▶ [PROBLEM TO WORK ON] Search the data for the string "plate" and copy each line in which it appears.
[[ PROVIDED DATA open ]]
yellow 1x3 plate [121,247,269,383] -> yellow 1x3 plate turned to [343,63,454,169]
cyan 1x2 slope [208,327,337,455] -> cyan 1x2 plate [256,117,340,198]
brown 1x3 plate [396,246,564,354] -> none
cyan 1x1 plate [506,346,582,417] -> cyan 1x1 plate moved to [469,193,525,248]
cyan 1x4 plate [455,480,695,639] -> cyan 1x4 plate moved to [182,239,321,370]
[[ PROVIDED DATA closed ]]
[[ PROVIDED DATA open ]]
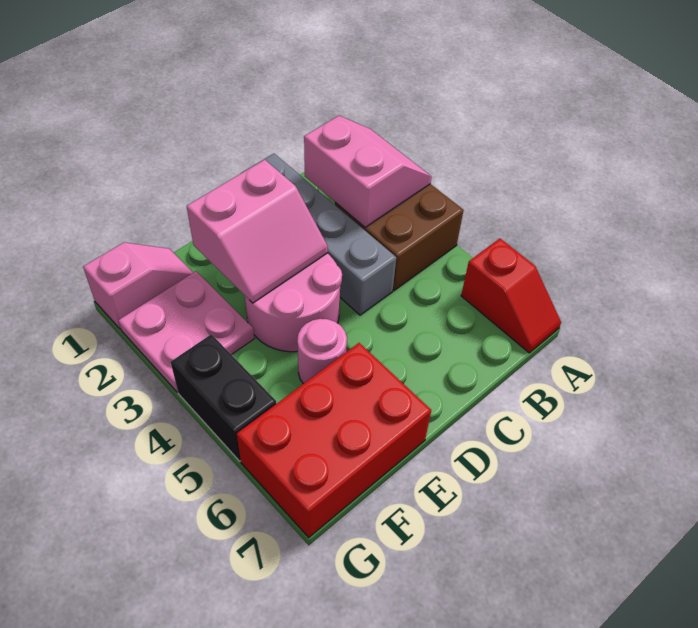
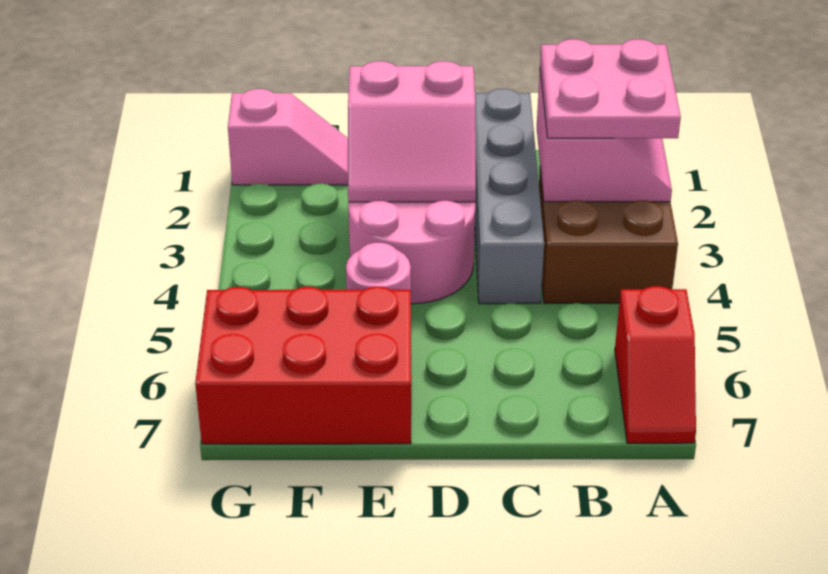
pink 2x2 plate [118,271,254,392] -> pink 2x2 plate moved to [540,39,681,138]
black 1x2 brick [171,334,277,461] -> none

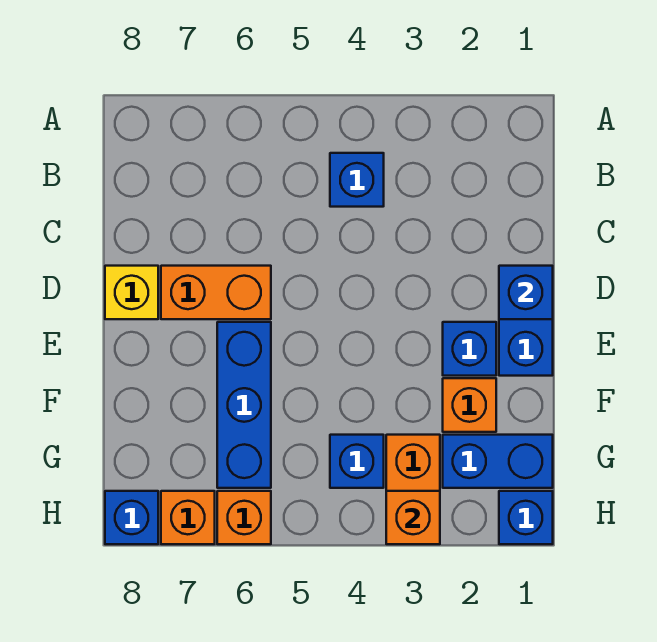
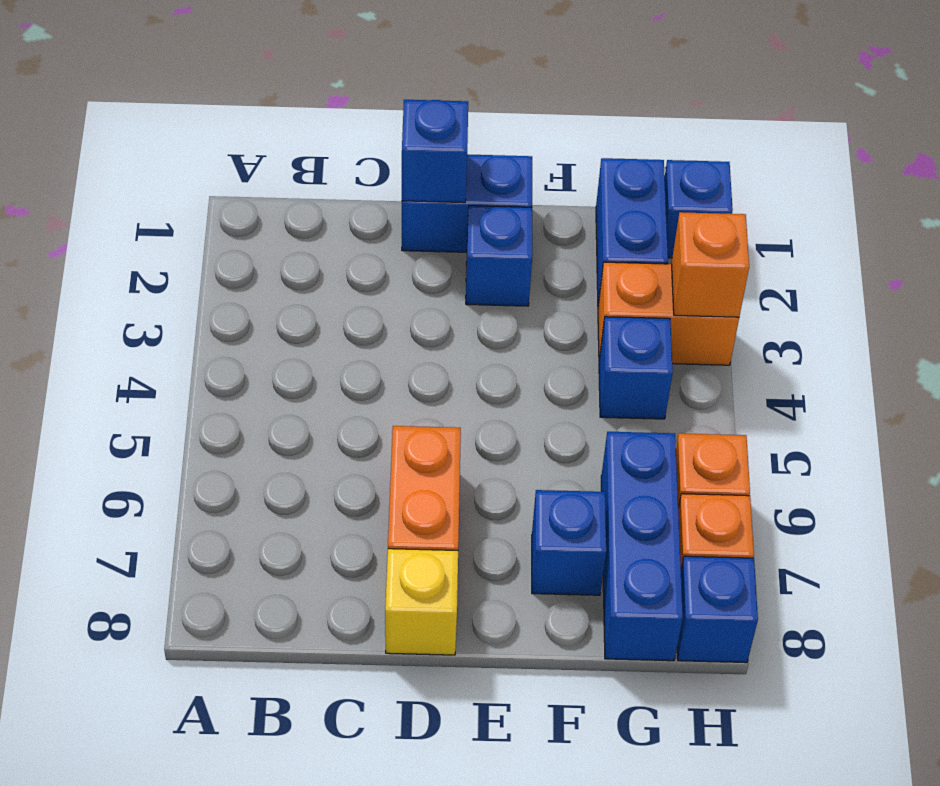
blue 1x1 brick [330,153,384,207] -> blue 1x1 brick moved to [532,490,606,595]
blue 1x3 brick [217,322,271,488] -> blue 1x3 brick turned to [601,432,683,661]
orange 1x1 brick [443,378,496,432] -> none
[[ PROVIDED DATA closed ]]
▶ [RESPONSE TO THE EXERCISE]
yellow 1x3 plate [121,247,269,383] -> yellow 1x3 plate turned to [343,63,454,169]
cyan 1x2 slope [208,327,337,455] -> cyan 1x2 plate [256,117,340,198]
brown 1x3 plate [396,246,564,354] -> none
cyan 1x1 plate [506,346,582,417] -> cyan 1x1 plate moved to [469,193,525,248]
cyan 1x4 plate [455,480,695,639] -> cyan 1x4 plate moved to [182,239,321,370]
pink 2x2 plate [118,271,254,392] -> pink 2x2 plate moved to [540,39,681,138]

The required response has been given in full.